Start of Provided data

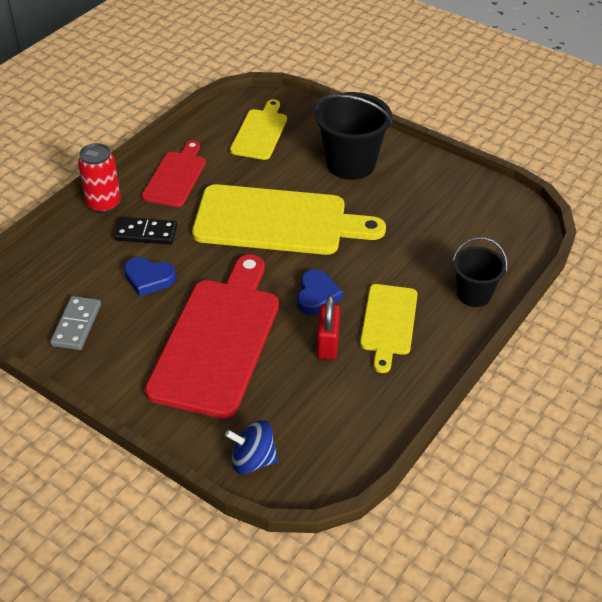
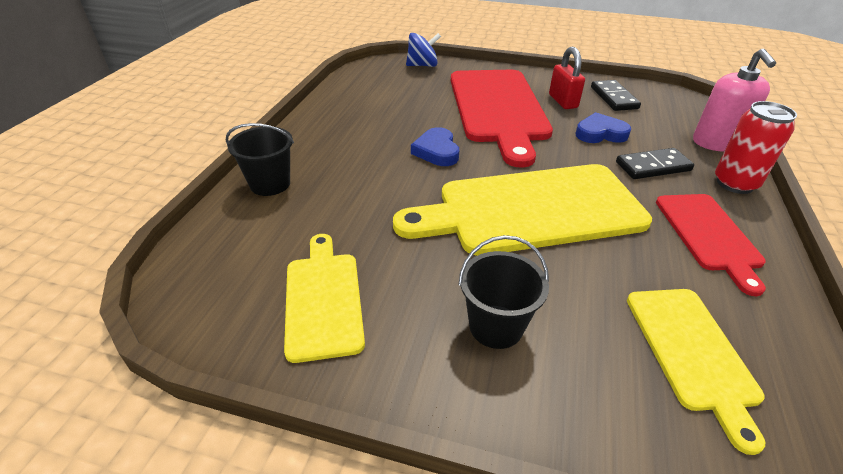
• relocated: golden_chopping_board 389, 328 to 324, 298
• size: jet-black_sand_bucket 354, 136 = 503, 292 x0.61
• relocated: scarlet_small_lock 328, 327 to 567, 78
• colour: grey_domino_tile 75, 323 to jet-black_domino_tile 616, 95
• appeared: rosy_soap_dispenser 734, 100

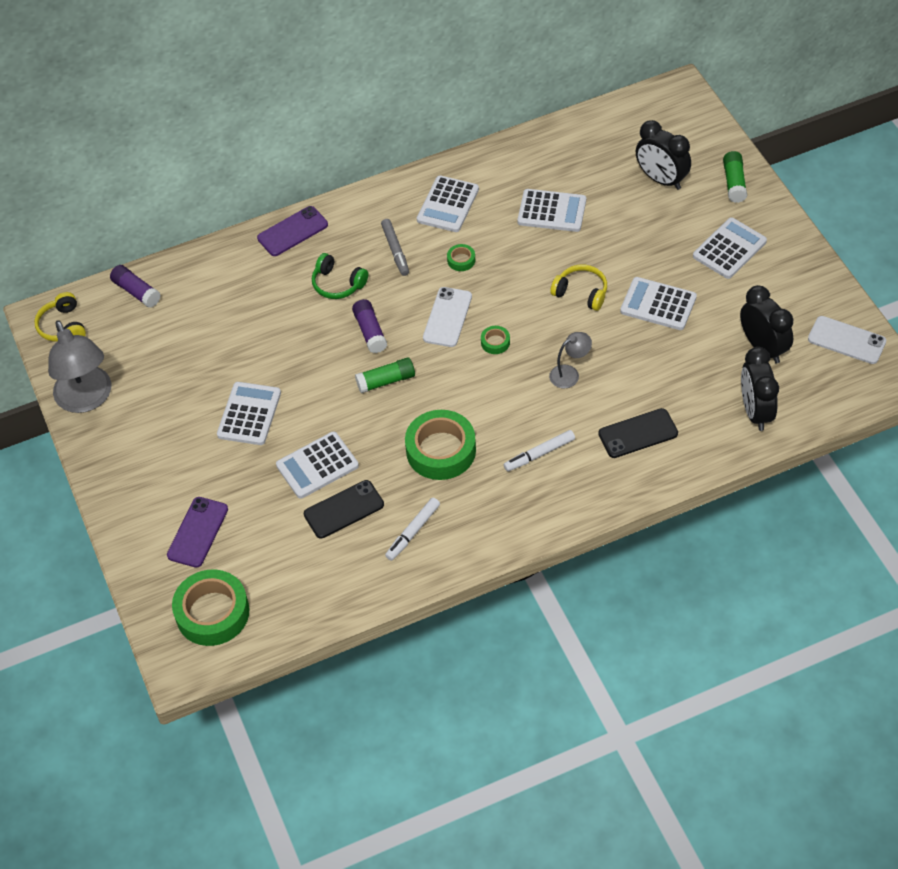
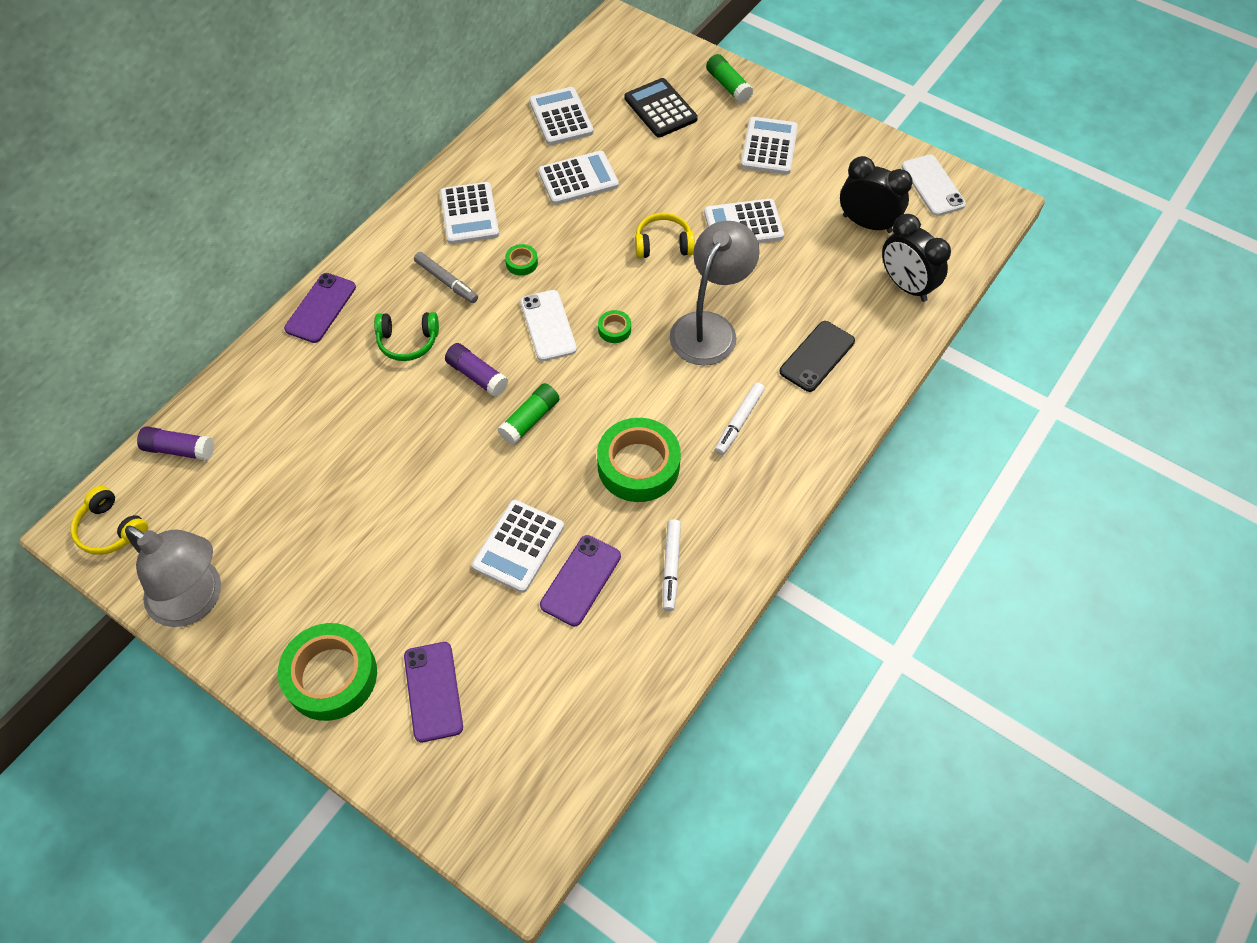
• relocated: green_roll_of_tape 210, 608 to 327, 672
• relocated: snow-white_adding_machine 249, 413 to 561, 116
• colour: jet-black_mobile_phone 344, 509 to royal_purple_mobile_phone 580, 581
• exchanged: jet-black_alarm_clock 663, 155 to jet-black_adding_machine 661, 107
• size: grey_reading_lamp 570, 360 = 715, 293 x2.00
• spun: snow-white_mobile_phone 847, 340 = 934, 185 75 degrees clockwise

End of Provided data
Start of Provided data

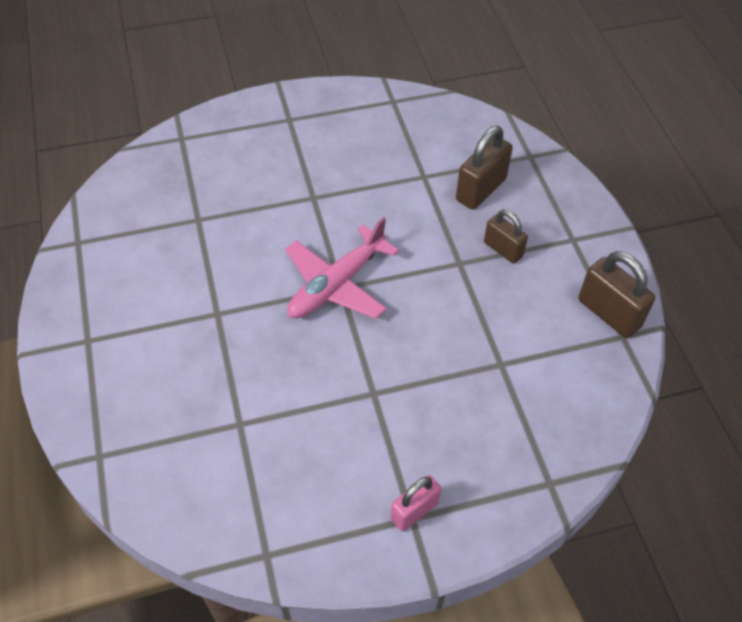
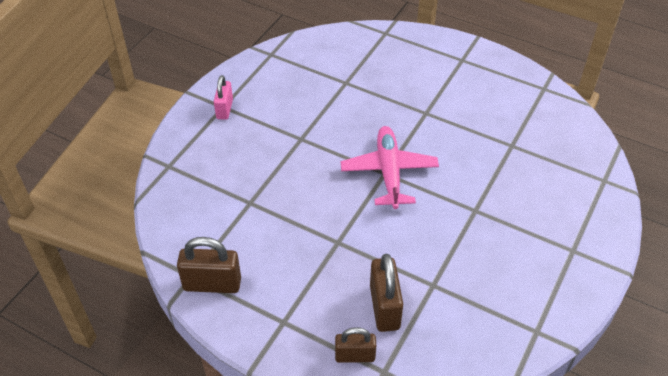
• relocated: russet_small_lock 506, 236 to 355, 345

End of Provided data

#### Work order
Among the entries above, the line containing "503, 292 x0.61", the line containing "jet-black_domino_tile 616, 95", and all lines between them are to be restated word for word; nothing else belongs in the reply.

#### Task answer
• size: jet-black_sand_bucket 354, 136 = 503, 292 x0.61
• relocated: scarlet_small_lock 328, 327 to 567, 78
• colour: grey_domino_tile 75, 323 to jet-black_domino_tile 616, 95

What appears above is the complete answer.